■ **WORK TO COMPLETE**:
Across all the records below, how many lines contain "green"? Respond with only the number.
§ §
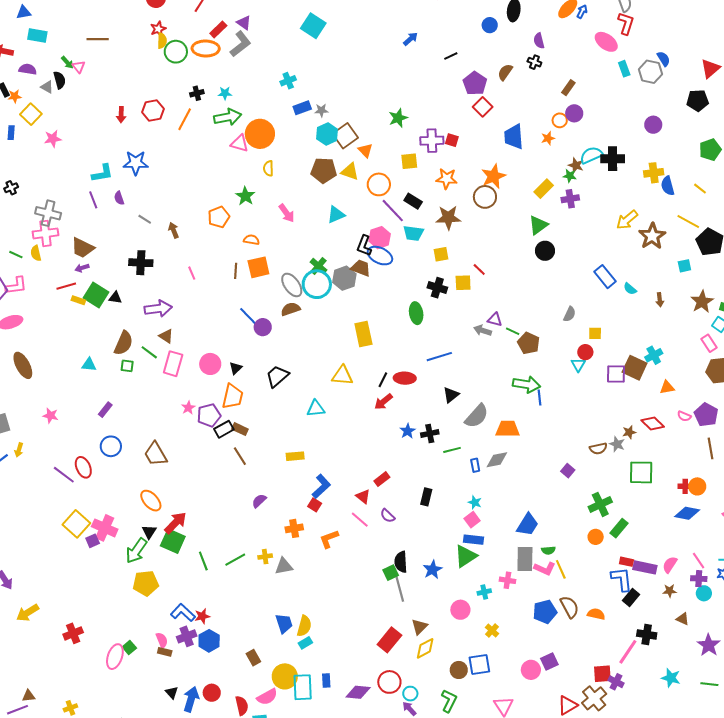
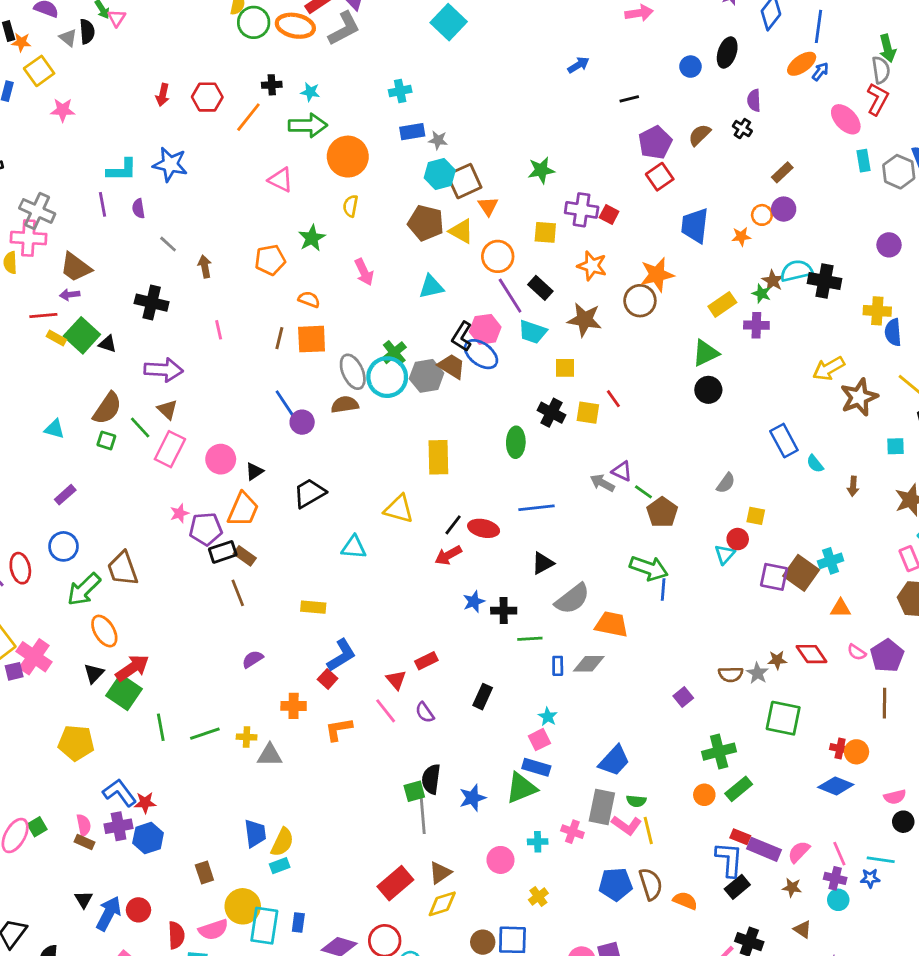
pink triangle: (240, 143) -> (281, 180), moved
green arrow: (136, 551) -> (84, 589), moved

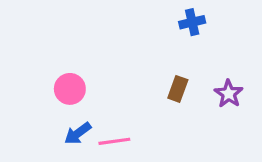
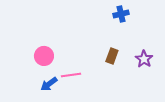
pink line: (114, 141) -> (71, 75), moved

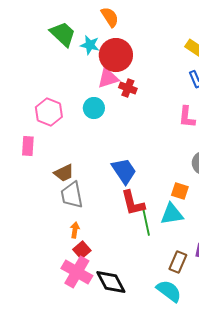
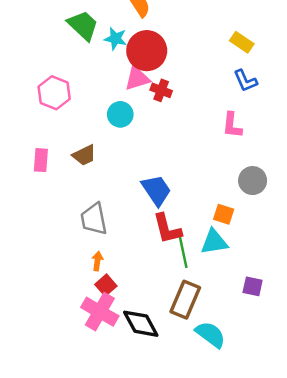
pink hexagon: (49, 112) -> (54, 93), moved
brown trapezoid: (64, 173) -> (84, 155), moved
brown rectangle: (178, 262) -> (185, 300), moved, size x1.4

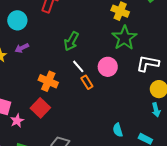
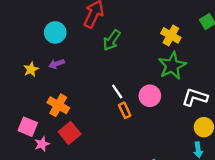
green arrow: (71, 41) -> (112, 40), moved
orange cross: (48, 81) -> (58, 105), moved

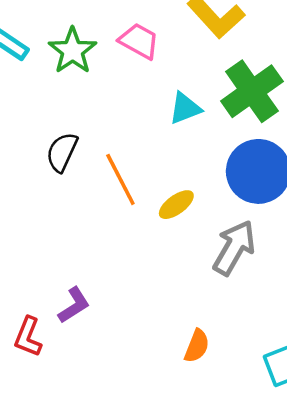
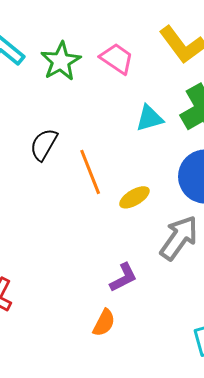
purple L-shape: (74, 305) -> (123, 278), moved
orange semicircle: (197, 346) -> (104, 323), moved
§ §
■ **SOLUTION FOR THIS PROBLEM**:
2